_Problem_. Your reply should reproduce each entry exactly and contain no pictures.
---- Task inputs
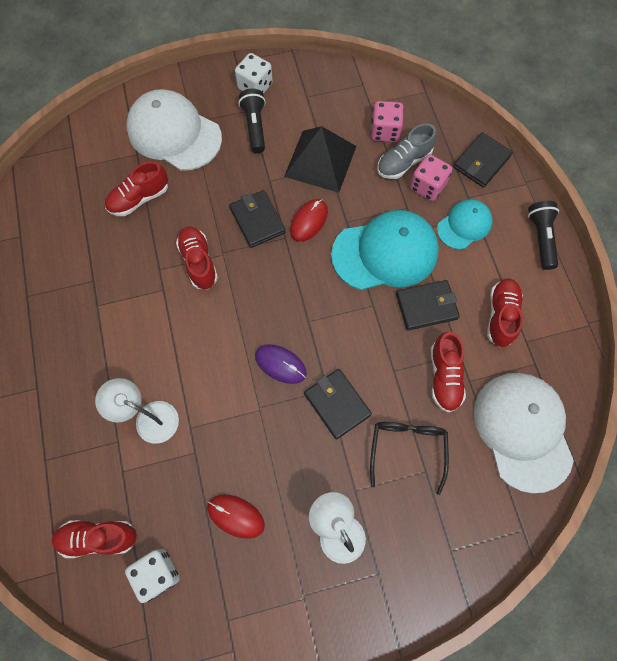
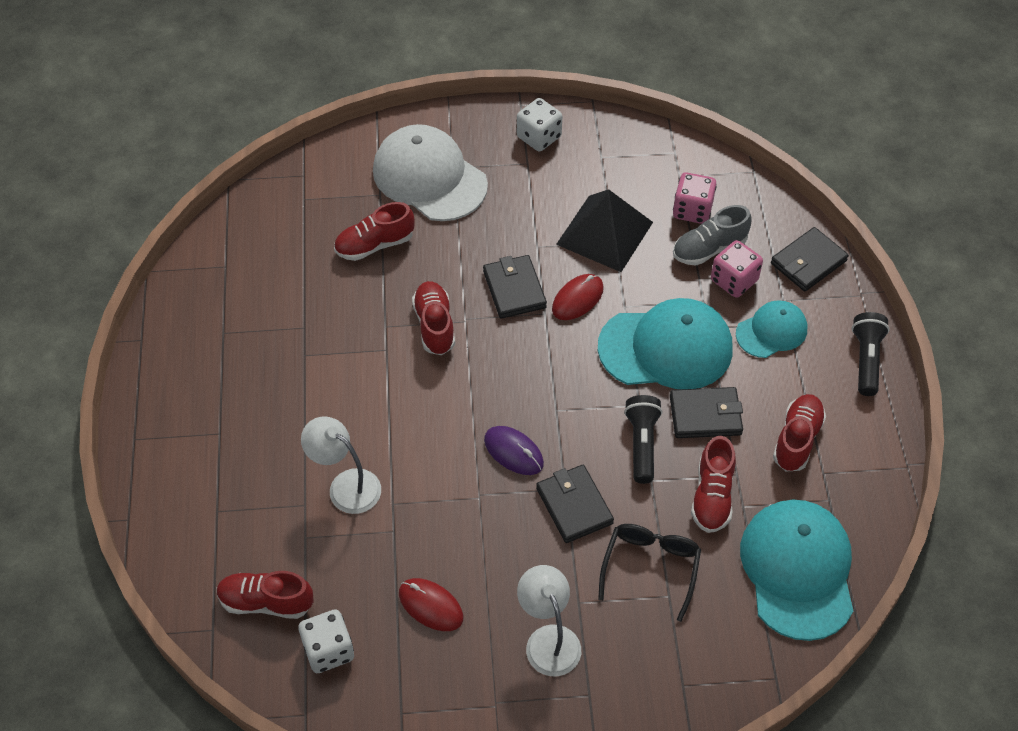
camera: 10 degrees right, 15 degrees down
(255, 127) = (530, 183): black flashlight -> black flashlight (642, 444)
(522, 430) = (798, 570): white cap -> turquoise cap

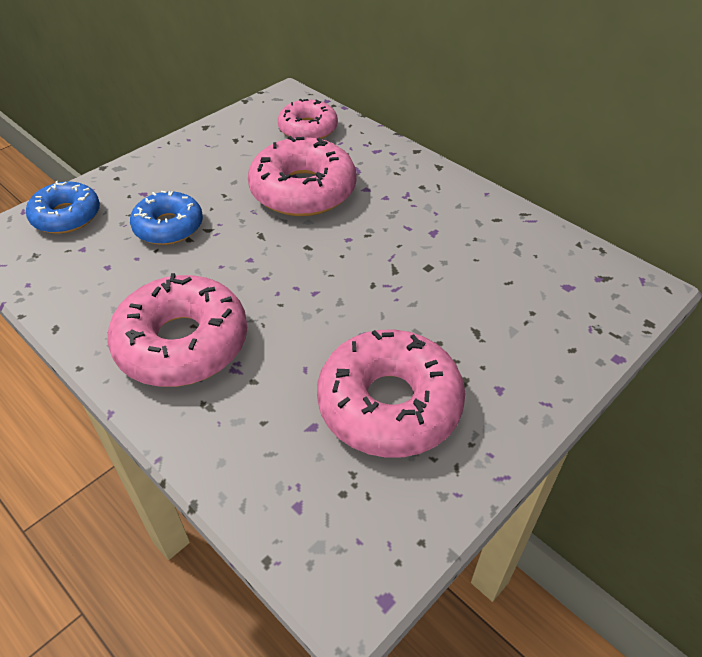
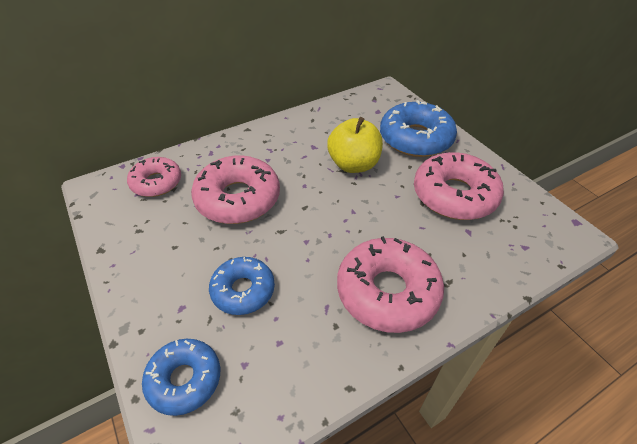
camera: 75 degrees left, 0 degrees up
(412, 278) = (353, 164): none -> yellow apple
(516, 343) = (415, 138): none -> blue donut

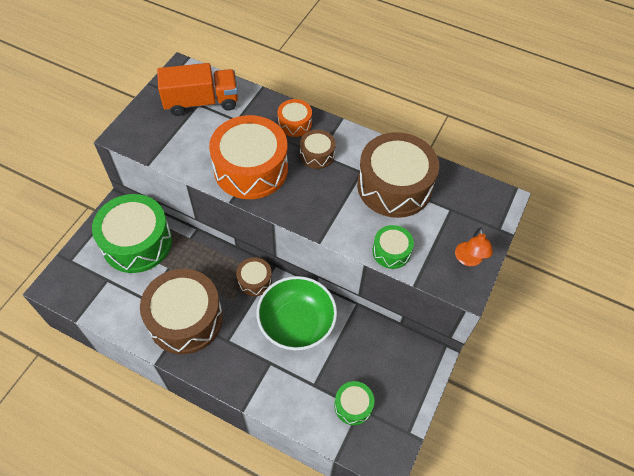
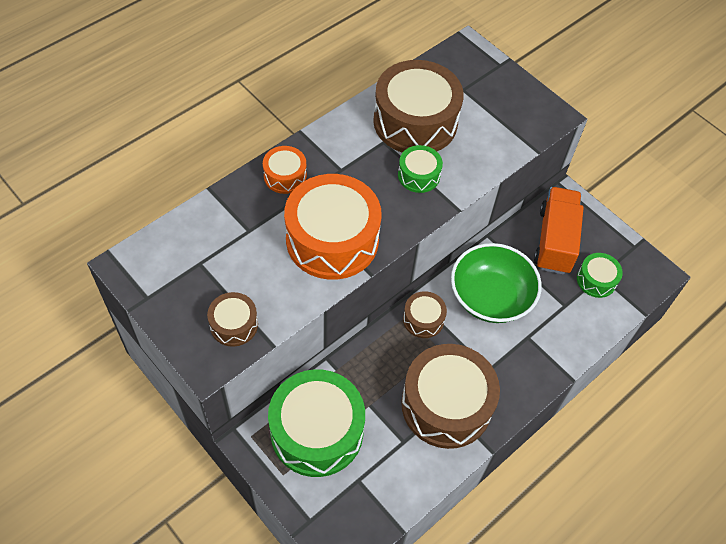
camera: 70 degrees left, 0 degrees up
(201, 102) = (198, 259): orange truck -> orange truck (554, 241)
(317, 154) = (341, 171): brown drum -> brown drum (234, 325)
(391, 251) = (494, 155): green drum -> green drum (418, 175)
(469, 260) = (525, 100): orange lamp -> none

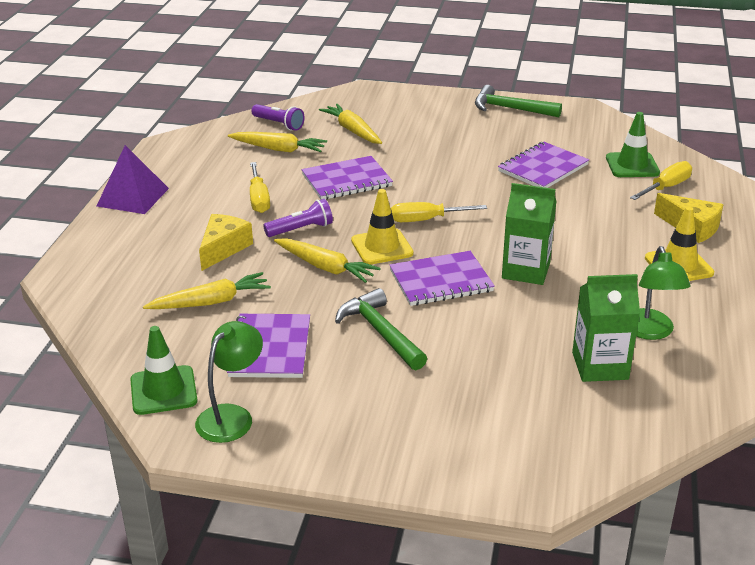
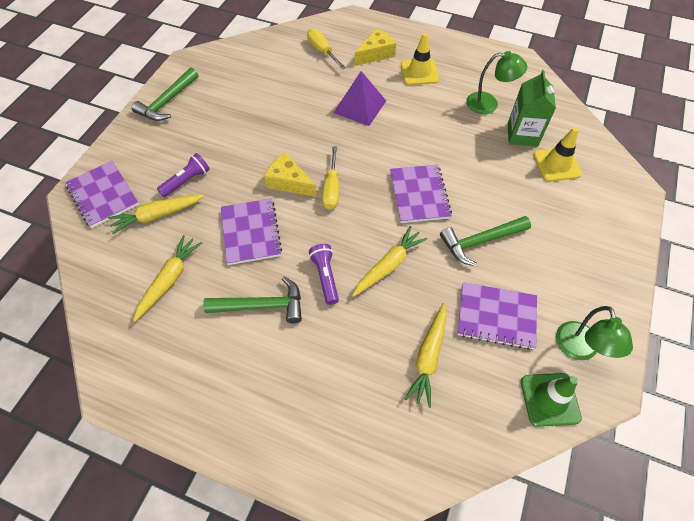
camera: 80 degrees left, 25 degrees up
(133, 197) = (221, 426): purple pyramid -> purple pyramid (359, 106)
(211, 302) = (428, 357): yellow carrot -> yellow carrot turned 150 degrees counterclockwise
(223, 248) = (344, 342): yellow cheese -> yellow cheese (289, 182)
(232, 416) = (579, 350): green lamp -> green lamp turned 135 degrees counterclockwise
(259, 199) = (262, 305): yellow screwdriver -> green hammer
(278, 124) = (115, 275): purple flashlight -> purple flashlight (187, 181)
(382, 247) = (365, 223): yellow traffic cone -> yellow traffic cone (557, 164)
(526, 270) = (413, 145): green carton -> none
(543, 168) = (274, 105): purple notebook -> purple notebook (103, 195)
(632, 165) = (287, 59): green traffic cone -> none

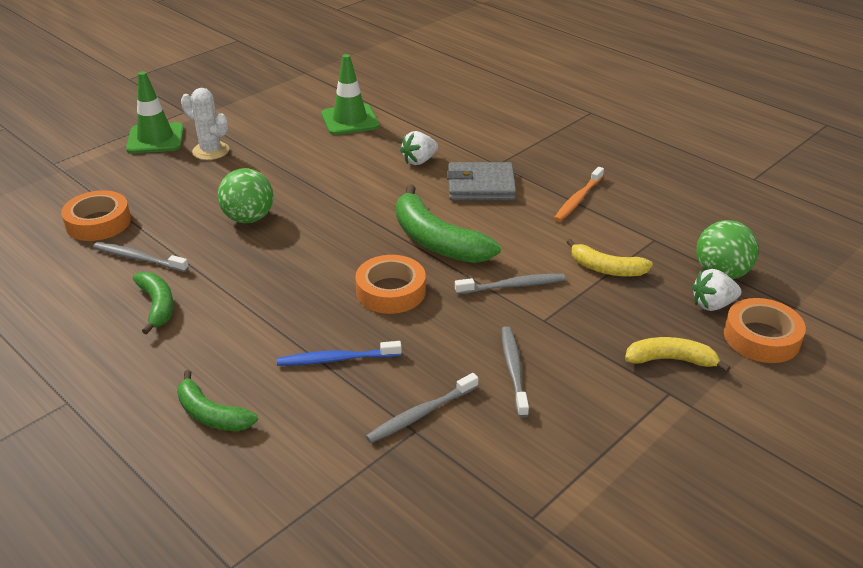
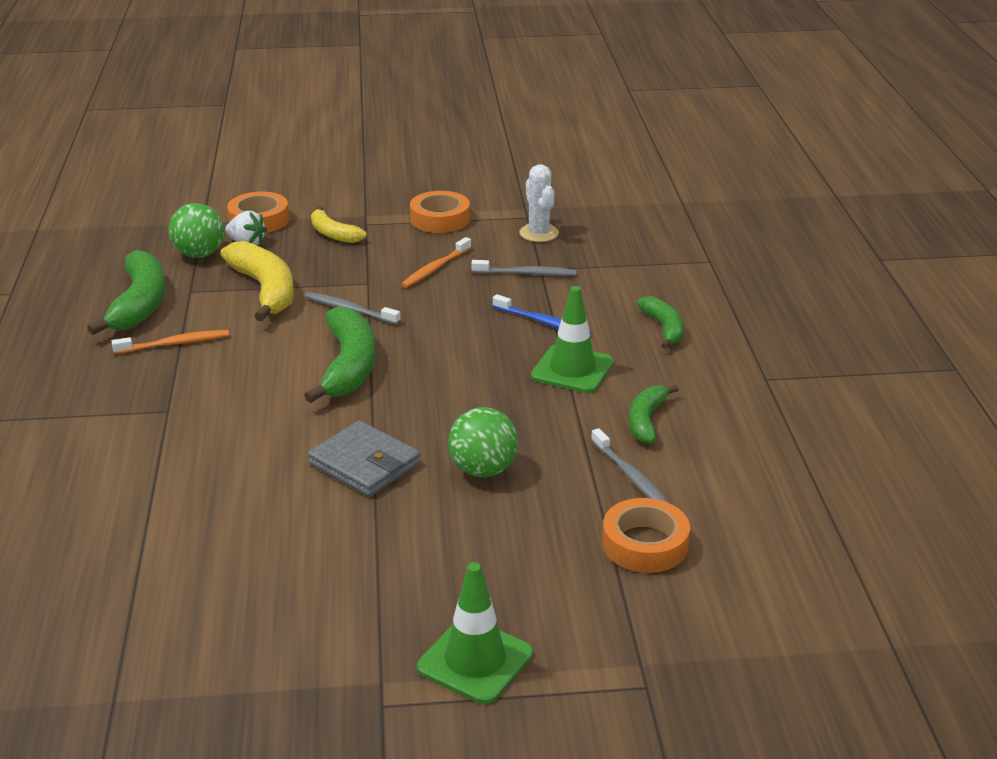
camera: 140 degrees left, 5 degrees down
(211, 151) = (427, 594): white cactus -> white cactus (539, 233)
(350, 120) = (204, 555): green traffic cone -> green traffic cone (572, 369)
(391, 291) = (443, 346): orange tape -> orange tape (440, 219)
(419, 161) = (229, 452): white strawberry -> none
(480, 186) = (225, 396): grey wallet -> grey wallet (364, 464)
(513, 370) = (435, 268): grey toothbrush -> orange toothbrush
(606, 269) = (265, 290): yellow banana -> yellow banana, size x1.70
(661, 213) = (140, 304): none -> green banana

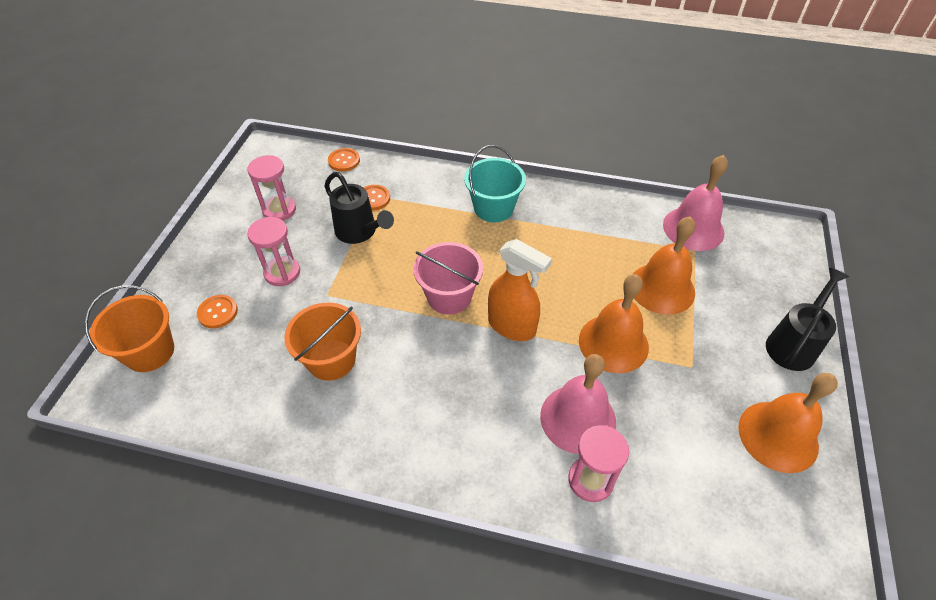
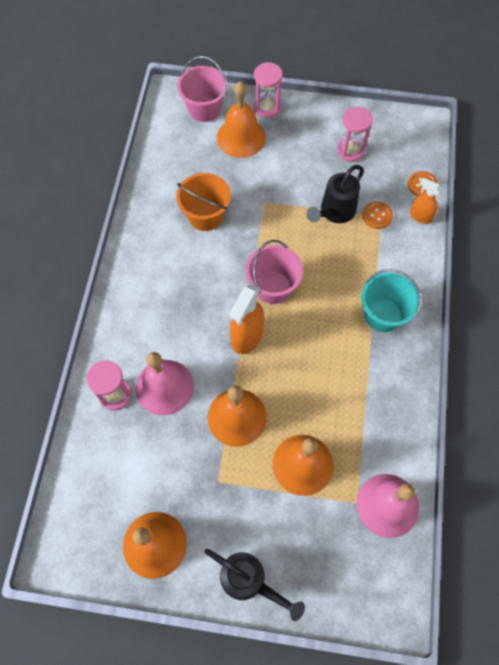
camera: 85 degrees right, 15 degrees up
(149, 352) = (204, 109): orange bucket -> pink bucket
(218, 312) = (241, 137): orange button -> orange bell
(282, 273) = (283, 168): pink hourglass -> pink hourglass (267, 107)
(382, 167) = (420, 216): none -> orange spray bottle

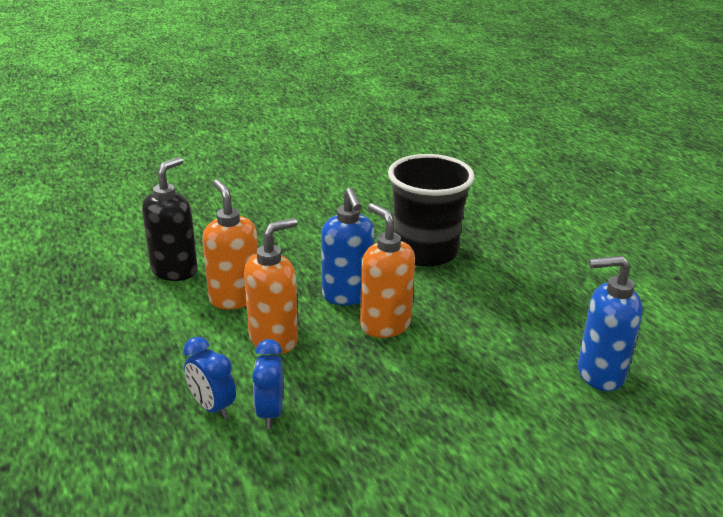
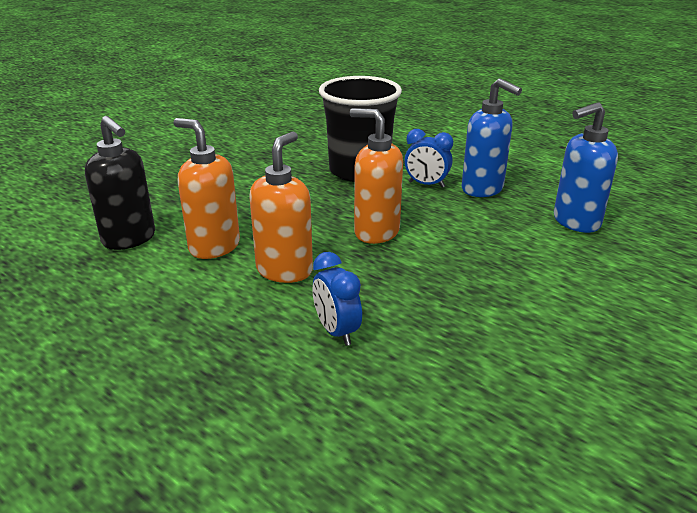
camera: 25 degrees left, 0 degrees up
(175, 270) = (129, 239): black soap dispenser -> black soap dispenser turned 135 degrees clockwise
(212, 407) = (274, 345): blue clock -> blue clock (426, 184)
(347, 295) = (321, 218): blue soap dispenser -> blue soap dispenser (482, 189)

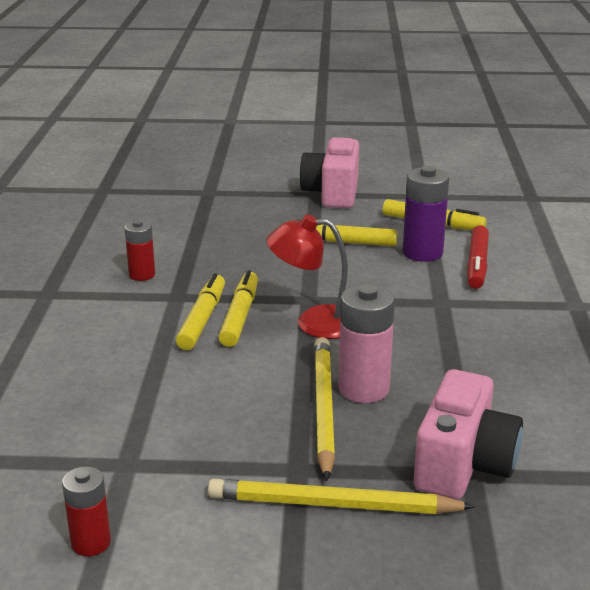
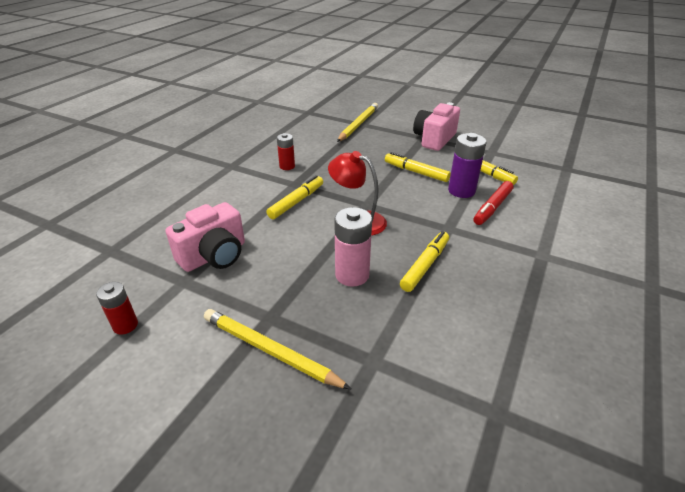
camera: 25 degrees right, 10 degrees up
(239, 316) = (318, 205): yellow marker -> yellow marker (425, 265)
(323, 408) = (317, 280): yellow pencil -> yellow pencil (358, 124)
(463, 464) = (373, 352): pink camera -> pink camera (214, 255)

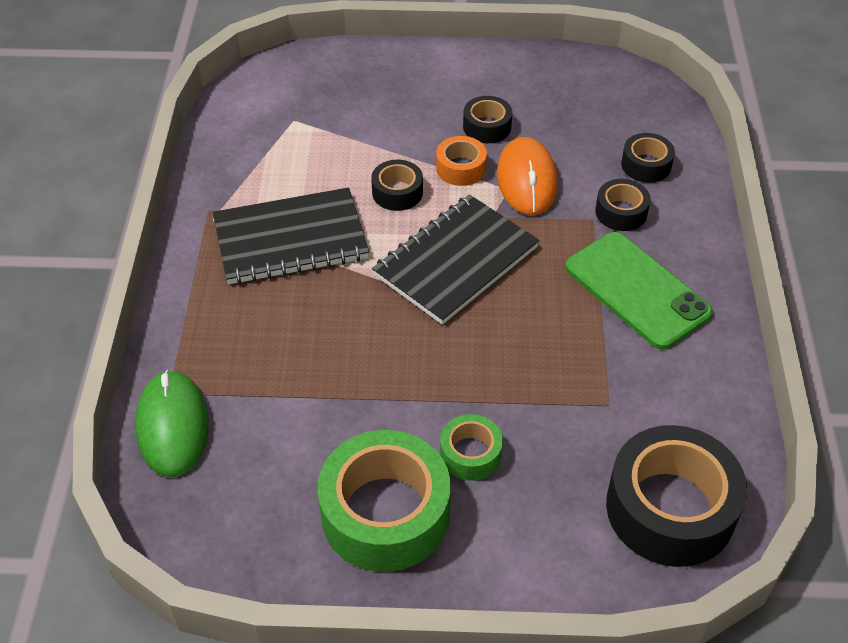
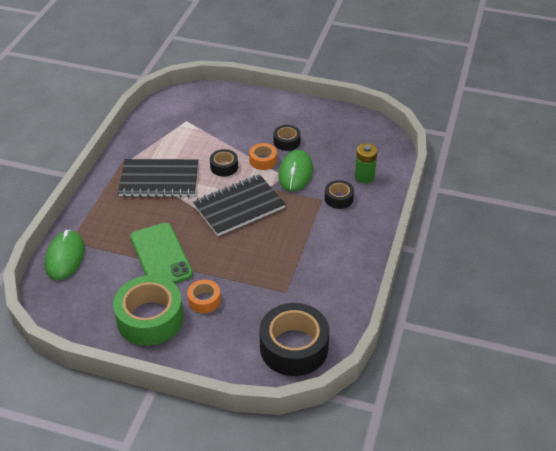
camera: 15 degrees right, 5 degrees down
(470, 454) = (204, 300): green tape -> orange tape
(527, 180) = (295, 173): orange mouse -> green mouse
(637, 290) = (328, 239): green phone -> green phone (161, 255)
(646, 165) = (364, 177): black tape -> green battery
--------
_Answer for this exercise_.
camera: 10 degrees right, 15 degrees down
(255, 127) = (530, 183): black flashlight -> black flashlight (642, 444)
(522, 430) = (798, 570): white cap -> turquoise cap

camera: 75 degrees left, 0 degrees up
(412, 278) = (353, 164): none -> yellow apple
(516, 343) = (415, 138): none -> blue donut

camera: 70 degrees left, 0 degrees up
(201, 102) = (198, 259): orange truck -> orange truck (554, 241)
(317, 154) = (341, 171): brown drum -> brown drum (234, 325)
(391, 251) = (494, 155): green drum -> green drum (418, 175)
(469, 260) = (525, 100): orange lamp -> none

camera: 80 degrees left, 25 degrees up
(133, 197) = (221, 426): purple pyramid -> purple pyramid (359, 106)
(211, 302) = (428, 357): yellow carrot -> yellow carrot turned 150 degrees counterclockwise
(223, 248) = (344, 342): yellow cheese -> yellow cheese (289, 182)
(232, 416) = (579, 350): green lamp -> green lamp turned 135 degrees counterclockwise
(259, 199) = (262, 305): yellow screwdriver -> green hammer
(278, 124) = (115, 275): purple flashlight -> purple flashlight (187, 181)
(382, 247) = (365, 223): yellow traffic cone -> yellow traffic cone (557, 164)
(526, 270) = (413, 145): green carton -> none
(543, 168) = (274, 105): purple notebook -> purple notebook (103, 195)
(632, 165) = (287, 59): green traffic cone -> none

camera: 140 degrees left, 5 degrees down
(211, 151) = (427, 594): white cactus -> white cactus (539, 233)
(350, 120) = (204, 555): green traffic cone -> green traffic cone (572, 369)
(391, 291) = (443, 346): orange tape -> orange tape (440, 219)
(419, 161) = (229, 452): white strawberry -> none
(480, 186) = (225, 396): grey wallet -> grey wallet (364, 464)
(513, 370) = (435, 268): grey toothbrush -> orange toothbrush
(606, 269) = (265, 290): yellow banana -> yellow banana, size x1.70
(661, 213) = (140, 304): none -> green banana

camera: 85 degrees right, 15 degrees up
(149, 352) = (204, 109): orange bucket -> pink bucket
(218, 312) = (241, 137): orange button -> orange bell
(282, 273) = (283, 168): pink hourglass -> pink hourglass (267, 107)
(382, 167) = (420, 216): none -> orange spray bottle

camera: 25 degrees left, 0 degrees up
(175, 270) = (129, 239): black soap dispenser -> black soap dispenser turned 135 degrees clockwise
(212, 407) = (274, 345): blue clock -> blue clock (426, 184)
(347, 295) = (321, 218): blue soap dispenser -> blue soap dispenser (482, 189)

camera: 25 degrees right, 10 degrees up
(239, 316) = (318, 205): yellow marker -> yellow marker (425, 265)
(323, 408) = (317, 280): yellow pencil -> yellow pencil (358, 124)
(463, 464) = (373, 352): pink camera -> pink camera (214, 255)

camera: 15 degrees right, 5 degrees down
(470, 454) = (204, 300): green tape -> orange tape
(527, 180) = (295, 173): orange mouse -> green mouse
(637, 290) = (328, 239): green phone -> green phone (161, 255)
(646, 165) = (364, 177): black tape -> green battery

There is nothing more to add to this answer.